* [INPUT FOR THIS TASK]:

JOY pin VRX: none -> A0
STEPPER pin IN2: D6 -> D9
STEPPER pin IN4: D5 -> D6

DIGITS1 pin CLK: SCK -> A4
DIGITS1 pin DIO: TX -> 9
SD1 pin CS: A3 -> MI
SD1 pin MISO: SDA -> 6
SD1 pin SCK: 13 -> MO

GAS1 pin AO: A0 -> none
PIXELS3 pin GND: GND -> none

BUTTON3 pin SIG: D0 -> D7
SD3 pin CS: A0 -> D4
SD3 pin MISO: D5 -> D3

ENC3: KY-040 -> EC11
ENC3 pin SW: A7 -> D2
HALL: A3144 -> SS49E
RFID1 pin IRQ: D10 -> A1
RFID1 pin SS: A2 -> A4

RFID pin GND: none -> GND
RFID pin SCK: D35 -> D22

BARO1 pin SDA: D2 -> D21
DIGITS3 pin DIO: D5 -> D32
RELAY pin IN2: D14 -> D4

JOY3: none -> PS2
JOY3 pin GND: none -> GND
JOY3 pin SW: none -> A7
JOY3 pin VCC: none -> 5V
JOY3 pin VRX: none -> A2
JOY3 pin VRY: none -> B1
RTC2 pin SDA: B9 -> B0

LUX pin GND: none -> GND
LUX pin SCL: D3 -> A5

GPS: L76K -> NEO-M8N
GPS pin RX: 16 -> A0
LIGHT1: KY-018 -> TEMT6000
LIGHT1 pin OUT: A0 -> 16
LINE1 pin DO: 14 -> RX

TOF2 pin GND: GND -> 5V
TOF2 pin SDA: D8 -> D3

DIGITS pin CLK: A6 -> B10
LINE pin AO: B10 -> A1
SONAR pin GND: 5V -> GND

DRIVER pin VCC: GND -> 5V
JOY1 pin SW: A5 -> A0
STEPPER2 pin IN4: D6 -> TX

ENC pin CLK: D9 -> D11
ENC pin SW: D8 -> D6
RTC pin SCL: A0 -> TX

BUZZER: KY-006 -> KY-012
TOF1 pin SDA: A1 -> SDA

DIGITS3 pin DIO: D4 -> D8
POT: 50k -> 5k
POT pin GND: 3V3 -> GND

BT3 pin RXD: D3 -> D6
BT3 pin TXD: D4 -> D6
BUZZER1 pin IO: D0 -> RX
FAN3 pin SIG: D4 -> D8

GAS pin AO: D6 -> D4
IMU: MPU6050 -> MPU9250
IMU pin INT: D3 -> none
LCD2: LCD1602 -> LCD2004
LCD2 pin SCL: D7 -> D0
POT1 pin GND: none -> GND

* [YOUR GOAL]: Write out again only the lines from the one with "DRIVER pin VCC: GND -> 5V" through the last line of the records above. Keep every word as it stands.

* [SOLUTION BELOW]:
DRIVER pin VCC: GND -> 5V
JOY1 pin SW: A5 -> A0
STEPPER2 pin IN4: D6 -> TX

ENC pin CLK: D9 -> D11
ENC pin SW: D8 -> D6
RTC pin SCL: A0 -> TX

BUZZER: KY-006 -> KY-012
TOF1 pin SDA: A1 -> SDA

DIGITS3 pin DIO: D4 -> D8
POT: 50k -> 5k
POT pin GND: 3V3 -> GND

BT3 pin RXD: D3 -> D6
BT3 pin TXD: D4 -> D6
BUZZER1 pin IO: D0 -> RX
FAN3 pin SIG: D4 -> D8

GAS pin AO: D6 -> D4
IMU: MPU6050 -> MPU9250
IMU pin INT: D3 -> none
LCD2: LCD1602 -> LCD2004
LCD2 pin SCL: D7 -> D0
POT1 pin GND: none -> GND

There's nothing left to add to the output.